▶ AVAILABLE RECORDS
---*---

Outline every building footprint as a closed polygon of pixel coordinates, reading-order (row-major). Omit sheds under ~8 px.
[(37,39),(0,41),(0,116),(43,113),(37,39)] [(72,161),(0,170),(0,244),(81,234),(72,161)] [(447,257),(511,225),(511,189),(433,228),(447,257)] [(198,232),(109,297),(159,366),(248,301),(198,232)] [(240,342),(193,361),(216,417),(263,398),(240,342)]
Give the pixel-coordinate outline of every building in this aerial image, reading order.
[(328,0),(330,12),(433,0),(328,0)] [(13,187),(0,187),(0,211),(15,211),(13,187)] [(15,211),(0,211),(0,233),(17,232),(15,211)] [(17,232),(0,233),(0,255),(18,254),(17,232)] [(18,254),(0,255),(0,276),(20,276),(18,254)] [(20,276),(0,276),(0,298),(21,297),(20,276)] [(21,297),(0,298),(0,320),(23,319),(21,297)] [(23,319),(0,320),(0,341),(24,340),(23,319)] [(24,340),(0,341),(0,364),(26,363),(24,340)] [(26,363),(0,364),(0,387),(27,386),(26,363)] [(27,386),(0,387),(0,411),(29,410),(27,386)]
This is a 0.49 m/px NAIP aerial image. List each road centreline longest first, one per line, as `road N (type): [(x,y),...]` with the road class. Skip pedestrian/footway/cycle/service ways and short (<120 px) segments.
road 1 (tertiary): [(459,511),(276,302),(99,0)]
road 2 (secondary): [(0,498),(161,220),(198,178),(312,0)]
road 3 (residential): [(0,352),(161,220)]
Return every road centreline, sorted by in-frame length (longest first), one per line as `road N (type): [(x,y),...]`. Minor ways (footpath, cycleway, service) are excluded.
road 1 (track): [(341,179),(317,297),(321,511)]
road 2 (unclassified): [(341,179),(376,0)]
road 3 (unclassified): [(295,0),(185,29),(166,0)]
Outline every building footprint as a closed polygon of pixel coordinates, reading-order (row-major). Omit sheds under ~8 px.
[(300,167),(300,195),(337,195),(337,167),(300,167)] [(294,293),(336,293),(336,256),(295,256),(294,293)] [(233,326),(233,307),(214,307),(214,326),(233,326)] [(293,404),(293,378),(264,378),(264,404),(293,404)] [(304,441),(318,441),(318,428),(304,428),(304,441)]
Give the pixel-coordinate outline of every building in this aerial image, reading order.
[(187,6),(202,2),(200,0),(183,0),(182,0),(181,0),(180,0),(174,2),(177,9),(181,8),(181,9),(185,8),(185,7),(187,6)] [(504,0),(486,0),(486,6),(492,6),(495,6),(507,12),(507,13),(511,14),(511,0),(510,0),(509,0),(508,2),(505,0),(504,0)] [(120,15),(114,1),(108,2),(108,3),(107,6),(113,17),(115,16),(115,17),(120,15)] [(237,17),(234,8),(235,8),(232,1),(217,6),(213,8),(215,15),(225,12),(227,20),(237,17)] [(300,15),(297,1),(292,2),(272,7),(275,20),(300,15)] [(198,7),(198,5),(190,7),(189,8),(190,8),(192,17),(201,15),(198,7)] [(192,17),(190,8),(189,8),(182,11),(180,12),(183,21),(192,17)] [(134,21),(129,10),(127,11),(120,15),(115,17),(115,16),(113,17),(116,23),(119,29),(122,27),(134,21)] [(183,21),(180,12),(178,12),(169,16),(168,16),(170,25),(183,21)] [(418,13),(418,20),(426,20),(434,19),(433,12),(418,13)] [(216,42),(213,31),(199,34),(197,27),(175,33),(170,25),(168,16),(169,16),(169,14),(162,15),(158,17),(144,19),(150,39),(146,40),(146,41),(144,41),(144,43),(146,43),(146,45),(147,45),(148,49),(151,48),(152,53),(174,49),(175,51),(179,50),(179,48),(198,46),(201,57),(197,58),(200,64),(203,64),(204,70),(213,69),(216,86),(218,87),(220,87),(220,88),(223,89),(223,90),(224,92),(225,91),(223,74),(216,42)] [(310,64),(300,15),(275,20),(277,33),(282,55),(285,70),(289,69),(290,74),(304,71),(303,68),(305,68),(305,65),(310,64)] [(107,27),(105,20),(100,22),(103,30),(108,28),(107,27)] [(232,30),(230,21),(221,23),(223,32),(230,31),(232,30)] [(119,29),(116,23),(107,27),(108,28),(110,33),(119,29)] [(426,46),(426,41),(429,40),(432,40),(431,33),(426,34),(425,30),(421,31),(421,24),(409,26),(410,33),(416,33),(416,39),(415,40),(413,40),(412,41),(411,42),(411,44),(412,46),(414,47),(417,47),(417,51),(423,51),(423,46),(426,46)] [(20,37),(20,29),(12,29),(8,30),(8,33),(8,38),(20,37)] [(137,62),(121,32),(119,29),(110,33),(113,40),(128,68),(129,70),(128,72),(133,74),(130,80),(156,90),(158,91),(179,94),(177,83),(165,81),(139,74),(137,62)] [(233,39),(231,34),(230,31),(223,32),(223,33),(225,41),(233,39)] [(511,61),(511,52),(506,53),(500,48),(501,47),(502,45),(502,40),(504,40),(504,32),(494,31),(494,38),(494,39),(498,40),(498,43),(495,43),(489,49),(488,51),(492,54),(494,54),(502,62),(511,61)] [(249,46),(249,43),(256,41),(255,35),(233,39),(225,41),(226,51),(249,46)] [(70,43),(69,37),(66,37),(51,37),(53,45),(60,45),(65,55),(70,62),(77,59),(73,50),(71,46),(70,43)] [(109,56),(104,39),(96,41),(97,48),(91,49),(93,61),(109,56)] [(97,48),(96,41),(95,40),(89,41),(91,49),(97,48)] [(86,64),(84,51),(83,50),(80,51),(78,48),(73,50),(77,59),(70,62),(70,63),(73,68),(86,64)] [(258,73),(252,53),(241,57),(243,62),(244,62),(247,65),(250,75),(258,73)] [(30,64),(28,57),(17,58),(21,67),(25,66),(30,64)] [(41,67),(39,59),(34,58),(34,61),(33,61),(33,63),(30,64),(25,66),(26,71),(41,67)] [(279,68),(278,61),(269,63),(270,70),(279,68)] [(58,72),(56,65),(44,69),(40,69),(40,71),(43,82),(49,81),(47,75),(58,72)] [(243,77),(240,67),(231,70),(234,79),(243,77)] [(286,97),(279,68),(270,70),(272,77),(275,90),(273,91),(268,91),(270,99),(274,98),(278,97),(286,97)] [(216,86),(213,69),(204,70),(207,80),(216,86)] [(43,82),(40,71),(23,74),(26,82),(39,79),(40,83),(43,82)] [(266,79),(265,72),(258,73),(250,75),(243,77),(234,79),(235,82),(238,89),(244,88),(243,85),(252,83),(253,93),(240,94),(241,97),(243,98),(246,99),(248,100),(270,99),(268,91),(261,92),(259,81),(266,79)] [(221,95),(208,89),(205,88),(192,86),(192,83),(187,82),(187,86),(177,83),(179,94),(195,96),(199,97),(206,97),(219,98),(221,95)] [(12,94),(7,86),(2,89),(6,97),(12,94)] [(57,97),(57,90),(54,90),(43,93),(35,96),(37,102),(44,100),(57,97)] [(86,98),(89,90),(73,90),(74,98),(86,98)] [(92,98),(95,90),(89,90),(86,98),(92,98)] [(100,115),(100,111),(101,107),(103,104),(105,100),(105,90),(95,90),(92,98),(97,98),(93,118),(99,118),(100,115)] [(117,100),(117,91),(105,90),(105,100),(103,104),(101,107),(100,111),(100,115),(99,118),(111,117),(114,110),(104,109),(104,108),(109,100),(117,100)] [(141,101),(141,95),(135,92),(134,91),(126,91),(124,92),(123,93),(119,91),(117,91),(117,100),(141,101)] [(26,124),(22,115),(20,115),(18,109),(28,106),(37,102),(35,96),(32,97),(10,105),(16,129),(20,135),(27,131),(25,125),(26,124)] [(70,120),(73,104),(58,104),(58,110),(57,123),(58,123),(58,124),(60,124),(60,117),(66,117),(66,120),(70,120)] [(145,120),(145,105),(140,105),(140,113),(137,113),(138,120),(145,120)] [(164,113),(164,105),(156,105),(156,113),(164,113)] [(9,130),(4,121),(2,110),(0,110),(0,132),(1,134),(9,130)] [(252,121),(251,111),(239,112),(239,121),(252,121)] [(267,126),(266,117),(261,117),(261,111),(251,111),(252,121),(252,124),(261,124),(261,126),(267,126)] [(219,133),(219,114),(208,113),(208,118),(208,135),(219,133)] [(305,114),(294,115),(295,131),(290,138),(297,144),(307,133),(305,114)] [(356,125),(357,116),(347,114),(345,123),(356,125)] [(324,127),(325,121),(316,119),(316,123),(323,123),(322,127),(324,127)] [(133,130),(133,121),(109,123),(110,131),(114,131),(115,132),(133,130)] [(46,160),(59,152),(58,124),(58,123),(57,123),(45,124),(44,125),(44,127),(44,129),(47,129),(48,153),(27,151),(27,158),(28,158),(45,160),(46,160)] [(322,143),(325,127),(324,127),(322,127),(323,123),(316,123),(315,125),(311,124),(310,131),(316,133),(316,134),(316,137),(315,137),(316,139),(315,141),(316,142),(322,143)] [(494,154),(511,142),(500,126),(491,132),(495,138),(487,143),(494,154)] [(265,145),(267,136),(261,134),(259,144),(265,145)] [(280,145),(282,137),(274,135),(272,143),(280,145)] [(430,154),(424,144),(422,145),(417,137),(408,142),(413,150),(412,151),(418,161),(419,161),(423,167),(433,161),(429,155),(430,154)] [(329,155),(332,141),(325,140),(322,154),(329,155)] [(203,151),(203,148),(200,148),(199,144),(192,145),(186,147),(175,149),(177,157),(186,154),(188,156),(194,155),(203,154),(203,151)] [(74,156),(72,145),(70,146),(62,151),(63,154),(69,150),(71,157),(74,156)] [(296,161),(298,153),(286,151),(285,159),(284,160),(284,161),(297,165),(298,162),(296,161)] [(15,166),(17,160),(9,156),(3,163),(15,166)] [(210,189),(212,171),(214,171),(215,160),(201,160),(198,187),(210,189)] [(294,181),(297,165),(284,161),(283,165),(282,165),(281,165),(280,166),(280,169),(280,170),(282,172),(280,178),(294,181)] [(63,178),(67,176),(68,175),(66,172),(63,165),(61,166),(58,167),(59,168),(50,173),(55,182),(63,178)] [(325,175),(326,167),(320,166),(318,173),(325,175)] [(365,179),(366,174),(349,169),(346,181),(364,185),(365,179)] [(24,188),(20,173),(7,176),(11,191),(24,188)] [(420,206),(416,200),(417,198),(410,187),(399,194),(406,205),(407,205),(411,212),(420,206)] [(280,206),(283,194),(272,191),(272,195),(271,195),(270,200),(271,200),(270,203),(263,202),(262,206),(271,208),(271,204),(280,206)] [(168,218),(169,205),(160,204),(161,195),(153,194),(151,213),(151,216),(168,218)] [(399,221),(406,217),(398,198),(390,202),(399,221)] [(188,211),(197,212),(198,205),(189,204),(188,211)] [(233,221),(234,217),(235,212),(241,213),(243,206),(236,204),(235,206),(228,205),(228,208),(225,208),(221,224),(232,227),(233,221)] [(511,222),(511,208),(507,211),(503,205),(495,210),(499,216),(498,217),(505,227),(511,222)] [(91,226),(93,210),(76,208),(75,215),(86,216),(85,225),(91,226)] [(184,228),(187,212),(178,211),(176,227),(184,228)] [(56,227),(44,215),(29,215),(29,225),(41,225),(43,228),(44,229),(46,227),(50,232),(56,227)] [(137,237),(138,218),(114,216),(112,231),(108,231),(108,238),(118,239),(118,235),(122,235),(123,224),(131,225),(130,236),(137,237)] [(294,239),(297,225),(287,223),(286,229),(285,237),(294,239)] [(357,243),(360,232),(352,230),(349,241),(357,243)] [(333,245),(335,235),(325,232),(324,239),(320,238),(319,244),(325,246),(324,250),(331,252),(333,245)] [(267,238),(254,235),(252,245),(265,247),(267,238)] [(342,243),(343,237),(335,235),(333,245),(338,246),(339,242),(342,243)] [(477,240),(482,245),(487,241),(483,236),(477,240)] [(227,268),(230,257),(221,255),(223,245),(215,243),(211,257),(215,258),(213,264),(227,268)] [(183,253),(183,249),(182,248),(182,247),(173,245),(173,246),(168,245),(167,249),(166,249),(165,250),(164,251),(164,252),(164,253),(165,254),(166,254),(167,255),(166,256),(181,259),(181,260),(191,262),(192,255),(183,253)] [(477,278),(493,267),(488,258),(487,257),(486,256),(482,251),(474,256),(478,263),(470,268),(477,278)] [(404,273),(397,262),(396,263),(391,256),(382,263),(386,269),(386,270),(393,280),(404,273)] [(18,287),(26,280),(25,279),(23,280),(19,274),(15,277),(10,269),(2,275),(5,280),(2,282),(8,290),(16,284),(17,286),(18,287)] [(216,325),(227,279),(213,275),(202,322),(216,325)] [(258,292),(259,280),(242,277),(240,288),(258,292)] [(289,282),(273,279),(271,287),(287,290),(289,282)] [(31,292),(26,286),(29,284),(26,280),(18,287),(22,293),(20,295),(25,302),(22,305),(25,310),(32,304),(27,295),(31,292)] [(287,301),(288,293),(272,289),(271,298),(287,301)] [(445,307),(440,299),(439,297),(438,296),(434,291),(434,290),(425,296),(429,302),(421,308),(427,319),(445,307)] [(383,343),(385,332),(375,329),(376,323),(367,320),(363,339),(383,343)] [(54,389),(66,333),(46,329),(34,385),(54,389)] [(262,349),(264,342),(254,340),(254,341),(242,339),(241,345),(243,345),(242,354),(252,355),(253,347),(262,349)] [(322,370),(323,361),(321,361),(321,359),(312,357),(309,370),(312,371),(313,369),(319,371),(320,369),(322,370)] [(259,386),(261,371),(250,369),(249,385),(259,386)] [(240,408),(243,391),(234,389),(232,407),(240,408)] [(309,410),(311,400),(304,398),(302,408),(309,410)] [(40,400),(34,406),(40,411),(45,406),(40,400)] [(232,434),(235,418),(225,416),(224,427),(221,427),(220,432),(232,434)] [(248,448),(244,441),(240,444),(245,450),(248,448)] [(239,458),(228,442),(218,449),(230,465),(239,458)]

---*---

Identify every line of the items above that contains the word "first", and copy each of those lines. Case counts.

▶ OUTPUT FOR THIS TASK
This is a 0.49 m/px NAIP aerial image. List each road centreline longest first, one per line, as `road N (type): [(x,y),...]` with the road class. Skip pedestrian/footway/cycle/service ways and short (<120 px) segments.
Return every road centreline, sorted by in-frame length (longest first), one per line as `road N (type): [(x,y),...]`. Minor ways (footpath, cycleway, service) are excluded.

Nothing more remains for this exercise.